Once you have read the entries below, repeat all of them exactly.

====== Supplied data

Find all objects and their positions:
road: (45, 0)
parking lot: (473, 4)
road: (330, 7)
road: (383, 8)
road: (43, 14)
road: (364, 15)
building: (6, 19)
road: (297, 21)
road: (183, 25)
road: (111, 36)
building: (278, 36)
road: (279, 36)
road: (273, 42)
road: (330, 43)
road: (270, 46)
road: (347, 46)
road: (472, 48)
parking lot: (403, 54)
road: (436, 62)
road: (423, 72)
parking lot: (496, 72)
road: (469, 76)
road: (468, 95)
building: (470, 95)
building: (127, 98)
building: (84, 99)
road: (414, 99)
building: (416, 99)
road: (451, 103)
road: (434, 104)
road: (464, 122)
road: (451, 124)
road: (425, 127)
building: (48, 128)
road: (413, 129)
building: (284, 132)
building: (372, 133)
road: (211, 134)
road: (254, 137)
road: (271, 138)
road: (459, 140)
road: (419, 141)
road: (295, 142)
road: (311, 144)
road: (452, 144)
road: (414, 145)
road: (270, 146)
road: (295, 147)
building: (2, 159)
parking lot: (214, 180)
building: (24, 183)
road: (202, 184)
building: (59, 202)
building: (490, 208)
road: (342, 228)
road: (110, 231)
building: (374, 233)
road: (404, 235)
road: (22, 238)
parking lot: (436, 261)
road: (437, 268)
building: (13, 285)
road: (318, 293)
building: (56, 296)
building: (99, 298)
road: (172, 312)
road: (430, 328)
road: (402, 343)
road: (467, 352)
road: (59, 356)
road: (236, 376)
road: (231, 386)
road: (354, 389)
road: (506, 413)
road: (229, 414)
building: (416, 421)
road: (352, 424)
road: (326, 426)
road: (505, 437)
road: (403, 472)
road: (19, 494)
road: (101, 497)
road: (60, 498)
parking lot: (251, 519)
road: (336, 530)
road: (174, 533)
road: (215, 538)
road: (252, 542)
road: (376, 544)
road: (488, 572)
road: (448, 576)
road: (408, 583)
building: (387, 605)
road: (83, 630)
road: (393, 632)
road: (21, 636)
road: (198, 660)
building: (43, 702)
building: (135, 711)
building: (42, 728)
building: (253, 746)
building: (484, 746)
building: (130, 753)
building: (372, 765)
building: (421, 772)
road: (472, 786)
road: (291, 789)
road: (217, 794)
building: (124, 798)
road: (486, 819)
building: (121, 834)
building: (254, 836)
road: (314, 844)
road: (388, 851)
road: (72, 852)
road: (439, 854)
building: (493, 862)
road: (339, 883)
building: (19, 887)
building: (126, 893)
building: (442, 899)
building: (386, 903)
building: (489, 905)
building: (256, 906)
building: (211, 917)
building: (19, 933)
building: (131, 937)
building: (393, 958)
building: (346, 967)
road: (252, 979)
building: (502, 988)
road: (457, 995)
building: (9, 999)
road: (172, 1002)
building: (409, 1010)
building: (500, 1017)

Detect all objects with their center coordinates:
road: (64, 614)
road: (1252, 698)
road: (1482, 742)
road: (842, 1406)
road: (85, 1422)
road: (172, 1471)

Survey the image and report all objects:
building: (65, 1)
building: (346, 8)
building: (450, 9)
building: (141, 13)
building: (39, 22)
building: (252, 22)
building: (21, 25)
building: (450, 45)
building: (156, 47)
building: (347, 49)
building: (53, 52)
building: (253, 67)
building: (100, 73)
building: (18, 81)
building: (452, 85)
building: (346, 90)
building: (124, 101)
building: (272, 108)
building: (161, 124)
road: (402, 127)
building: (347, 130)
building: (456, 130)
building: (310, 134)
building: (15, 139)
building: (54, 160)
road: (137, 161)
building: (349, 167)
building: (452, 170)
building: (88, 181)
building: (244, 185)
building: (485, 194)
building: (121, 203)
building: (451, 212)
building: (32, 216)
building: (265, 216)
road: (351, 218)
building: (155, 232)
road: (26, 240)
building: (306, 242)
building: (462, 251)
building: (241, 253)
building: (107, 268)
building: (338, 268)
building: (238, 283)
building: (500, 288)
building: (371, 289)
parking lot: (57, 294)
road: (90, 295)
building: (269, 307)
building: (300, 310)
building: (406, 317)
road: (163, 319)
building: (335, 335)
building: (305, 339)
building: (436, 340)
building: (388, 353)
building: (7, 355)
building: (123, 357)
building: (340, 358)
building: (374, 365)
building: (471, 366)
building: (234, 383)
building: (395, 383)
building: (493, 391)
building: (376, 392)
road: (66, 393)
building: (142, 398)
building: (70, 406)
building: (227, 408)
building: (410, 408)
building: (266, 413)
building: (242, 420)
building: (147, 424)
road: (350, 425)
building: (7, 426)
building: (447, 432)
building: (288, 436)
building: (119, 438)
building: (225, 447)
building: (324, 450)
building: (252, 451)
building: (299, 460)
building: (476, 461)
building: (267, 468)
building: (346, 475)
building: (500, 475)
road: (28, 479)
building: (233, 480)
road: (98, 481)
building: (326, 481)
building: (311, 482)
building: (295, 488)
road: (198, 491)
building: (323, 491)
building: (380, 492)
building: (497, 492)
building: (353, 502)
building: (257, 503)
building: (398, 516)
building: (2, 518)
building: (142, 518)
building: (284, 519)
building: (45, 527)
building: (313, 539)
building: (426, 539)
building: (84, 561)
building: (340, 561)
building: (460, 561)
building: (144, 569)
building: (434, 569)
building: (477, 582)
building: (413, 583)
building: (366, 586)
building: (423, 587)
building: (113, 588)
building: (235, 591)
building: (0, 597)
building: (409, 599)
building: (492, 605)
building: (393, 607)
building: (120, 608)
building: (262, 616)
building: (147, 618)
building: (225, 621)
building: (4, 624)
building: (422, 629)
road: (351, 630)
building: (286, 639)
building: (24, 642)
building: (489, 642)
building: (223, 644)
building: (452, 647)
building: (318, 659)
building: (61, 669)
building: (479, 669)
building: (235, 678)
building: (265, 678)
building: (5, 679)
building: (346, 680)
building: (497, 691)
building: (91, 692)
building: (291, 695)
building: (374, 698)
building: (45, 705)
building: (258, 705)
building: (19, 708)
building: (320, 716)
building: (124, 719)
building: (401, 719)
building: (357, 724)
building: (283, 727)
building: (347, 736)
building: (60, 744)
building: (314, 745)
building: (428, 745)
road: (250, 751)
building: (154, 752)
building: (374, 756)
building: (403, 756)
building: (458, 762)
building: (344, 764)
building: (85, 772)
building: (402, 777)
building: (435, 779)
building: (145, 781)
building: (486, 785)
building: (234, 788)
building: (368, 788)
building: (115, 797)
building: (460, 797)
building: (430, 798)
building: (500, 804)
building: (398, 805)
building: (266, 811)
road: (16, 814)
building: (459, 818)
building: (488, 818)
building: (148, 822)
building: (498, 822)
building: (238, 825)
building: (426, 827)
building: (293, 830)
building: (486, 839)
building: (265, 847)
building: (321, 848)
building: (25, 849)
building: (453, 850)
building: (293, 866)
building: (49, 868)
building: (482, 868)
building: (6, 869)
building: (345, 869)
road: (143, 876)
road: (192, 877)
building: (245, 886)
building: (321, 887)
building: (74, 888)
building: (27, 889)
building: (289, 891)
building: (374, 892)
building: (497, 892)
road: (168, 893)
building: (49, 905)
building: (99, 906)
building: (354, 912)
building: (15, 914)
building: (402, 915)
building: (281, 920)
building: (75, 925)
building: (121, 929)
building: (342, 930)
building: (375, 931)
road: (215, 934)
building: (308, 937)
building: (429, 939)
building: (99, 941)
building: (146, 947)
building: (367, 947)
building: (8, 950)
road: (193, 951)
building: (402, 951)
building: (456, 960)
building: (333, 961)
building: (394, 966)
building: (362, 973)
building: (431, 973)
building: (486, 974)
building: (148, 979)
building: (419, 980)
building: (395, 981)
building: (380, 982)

============

Final answer:
Find all objects and their positions:
road: (45, 0)
parking lot: (473, 4)
road: (330, 7)
road: (383, 8)
road: (43, 14)
road: (364, 15)
building: (6, 19)
road: (297, 21)
road: (183, 25)
road: (111, 36)
building: (278, 36)
road: (279, 36)
road: (273, 42)
road: (330, 43)
road: (270, 46)
road: (347, 46)
road: (472, 48)
parking lot: (403, 54)
road: (436, 62)
road: (423, 72)
parking lot: (496, 72)
road: (469, 76)
road: (468, 95)
building: (470, 95)
building: (127, 98)
building: (84, 99)
road: (414, 99)
building: (416, 99)
road: (451, 103)
road: (434, 104)
road: (464, 122)
road: (451, 124)
road: (425, 127)
building: (48, 128)
road: (413, 129)
building: (284, 132)
building: (372, 133)
road: (211, 134)
road: (254, 137)
road: (271, 138)
road: (459, 140)
road: (419, 141)
road: (295, 142)
road: (311, 144)
road: (452, 144)
road: (414, 145)
road: (270, 146)
road: (295, 147)
building: (2, 159)
parking lot: (214, 180)
building: (24, 183)
road: (202, 184)
building: (59, 202)
building: (490, 208)
road: (342, 228)
road: (110, 231)
building: (374, 233)
road: (404, 235)
road: (22, 238)
parking lot: (436, 261)
road: (437, 268)
building: (13, 285)
road: (318, 293)
building: (56, 296)
building: (99, 298)
road: (172, 312)
road: (430, 328)
road: (402, 343)
road: (467, 352)
road: (59, 356)
road: (236, 376)
road: (231, 386)
road: (354, 389)
road: (506, 413)
road: (229, 414)
building: (416, 421)
road: (352, 424)
road: (326, 426)
road: (505, 437)
road: (403, 472)
road: (19, 494)
road: (101, 497)
road: (60, 498)
parking lot: (251, 519)
road: (336, 530)
road: (174, 533)
road: (215, 538)
road: (252, 542)
road: (376, 544)
road: (488, 572)
road: (448, 576)
road: (408, 583)
building: (387, 605)
road: (83, 630)
road: (393, 632)
road: (21, 636)
road: (198, 660)
building: (43, 702)
building: (135, 711)
building: (42, 728)
building: (253, 746)
building: (484, 746)
building: (130, 753)
building: (372, 765)
building: (421, 772)
road: (472, 786)
road: (291, 789)
road: (217, 794)
building: (124, 798)
road: (486, 819)
building: (121, 834)
building: (254, 836)
road: (314, 844)
road: (388, 851)
road: (72, 852)
road: (439, 854)
building: (493, 862)
road: (339, 883)
building: (19, 887)
building: (126, 893)
building: (442, 899)
building: (386, 903)
building: (489, 905)
building: (256, 906)
building: (211, 917)
building: (19, 933)
building: (131, 937)
building: (393, 958)
building: (346, 967)
road: (252, 979)
building: (502, 988)
road: (457, 995)
building: (9, 999)
road: (172, 1002)
building: (409, 1010)
building: (500, 1017)

Detect all objects with their center coordinates:
road: (64, 614)
road: (1252, 698)
road: (1482, 742)
road: (842, 1406)
road: (85, 1422)
road: (172, 1471)

Survey the image and report all objects:
building: (65, 1)
building: (346, 8)
building: (450, 9)
building: (141, 13)
building: (39, 22)
building: (252, 22)
building: (21, 25)
building: (450, 45)
building: (156, 47)
building: (347, 49)
building: (53, 52)
building: (253, 67)
building: (100, 73)
building: (18, 81)
building: (452, 85)
building: (346, 90)
building: (124, 101)
building: (272, 108)
building: (161, 124)
road: (402, 127)
building: (347, 130)
building: (456, 130)
building: (310, 134)
building: (15, 139)
building: (54, 160)
road: (137, 161)
building: (349, 167)
building: (452, 170)
building: (88, 181)
building: (244, 185)
building: (485, 194)
building: (121, 203)
building: (451, 212)
building: (32, 216)
building: (265, 216)
road: (351, 218)
building: (155, 232)
road: (26, 240)
building: (306, 242)
building: (462, 251)
building: (241, 253)
building: (107, 268)
building: (338, 268)
building: (238, 283)
building: (500, 288)
building: (371, 289)
parking lot: (57, 294)
road: (90, 295)
building: (269, 307)
building: (300, 310)
building: (406, 317)
road: (163, 319)
building: (335, 335)
building: (305, 339)
building: (436, 340)
building: (388, 353)
building: (7, 355)
building: (123, 357)
building: (340, 358)
building: (374, 365)
building: (471, 366)
building: (234, 383)
building: (395, 383)
building: (493, 391)
building: (376, 392)
road: (66, 393)
building: (142, 398)
building: (70, 406)
building: (227, 408)
building: (410, 408)
building: (266, 413)
building: (242, 420)
building: (147, 424)
road: (350, 425)
building: (7, 426)
building: (447, 432)
building: (288, 436)
building: (119, 438)
building: (225, 447)
building: (324, 450)
building: (252, 451)
building: (299, 460)
building: (476, 461)
building: (267, 468)
building: (346, 475)
building: (500, 475)
road: (28, 479)
building: (233, 480)
road: (98, 481)
building: (326, 481)
building: (311, 482)
building: (295, 488)
road: (198, 491)
building: (323, 491)
building: (380, 492)
building: (497, 492)
building: (353, 502)
building: (257, 503)
building: (398, 516)
building: (2, 518)
building: (142, 518)
building: (284, 519)
building: (45, 527)
building: (313, 539)
building: (426, 539)
building: (84, 561)
building: (340, 561)
building: (460, 561)
building: (144, 569)
building: (434, 569)
building: (477, 582)
building: (413, 583)
building: (366, 586)
building: (423, 587)
building: (113, 588)
building: (235, 591)
building: (0, 597)
building: (409, 599)
building: (492, 605)
building: (393, 607)
building: (120, 608)
building: (262, 616)
building: (147, 618)
building: (225, 621)
building: (4, 624)
building: (422, 629)
road: (351, 630)
building: (286, 639)
building: (24, 642)
building: (489, 642)
building: (223, 644)
building: (452, 647)
building: (318, 659)
building: (61, 669)
building: (479, 669)
building: (235, 678)
building: (265, 678)
building: (5, 679)
building: (346, 680)
building: (497, 691)
building: (91, 692)
building: (291, 695)
building: (374, 698)
building: (45, 705)
building: (258, 705)
building: (19, 708)
building: (320, 716)
building: (124, 719)
building: (401, 719)
building: (357, 724)
building: (283, 727)
building: (347, 736)
building: (60, 744)
building: (314, 745)
building: (428, 745)
road: (250, 751)
building: (154, 752)
building: (374, 756)
building: (403, 756)
building: (458, 762)
building: (344, 764)
building: (85, 772)
building: (402, 777)
building: (435, 779)
building: (145, 781)
building: (486, 785)
building: (234, 788)
building: (368, 788)
building: (115, 797)
building: (460, 797)
building: (430, 798)
building: (500, 804)
building: (398, 805)
building: (266, 811)
road: (16, 814)
building: (459, 818)
building: (488, 818)
building: (148, 822)
building: (498, 822)
building: (238, 825)
building: (426, 827)
building: (293, 830)
building: (486, 839)
building: (265, 847)
building: (321, 848)
building: (25, 849)
building: (453, 850)
building: (293, 866)
building: (49, 868)
building: (482, 868)
building: (6, 869)
building: (345, 869)
road: (143, 876)
road: (192, 877)
building: (245, 886)
building: (321, 887)
building: (74, 888)
building: (27, 889)
building: (289, 891)
building: (374, 892)
building: (497, 892)
road: (168, 893)
building: (49, 905)
building: (99, 906)
building: (354, 912)
building: (15, 914)
building: (402, 915)
building: (281, 920)
building: (75, 925)
building: (121, 929)
building: (342, 930)
building: (375, 931)
road: (215, 934)
building: (308, 937)
building: (429, 939)
building: (99, 941)
building: (146, 947)
building: (367, 947)
building: (8, 950)
road: (193, 951)
building: (402, 951)
building: (456, 960)
building: (333, 961)
building: (394, 966)
building: (362, 973)
building: (431, 973)
building: (486, 974)
building: (148, 979)
building: (419, 980)
building: (395, 981)
building: (380, 982)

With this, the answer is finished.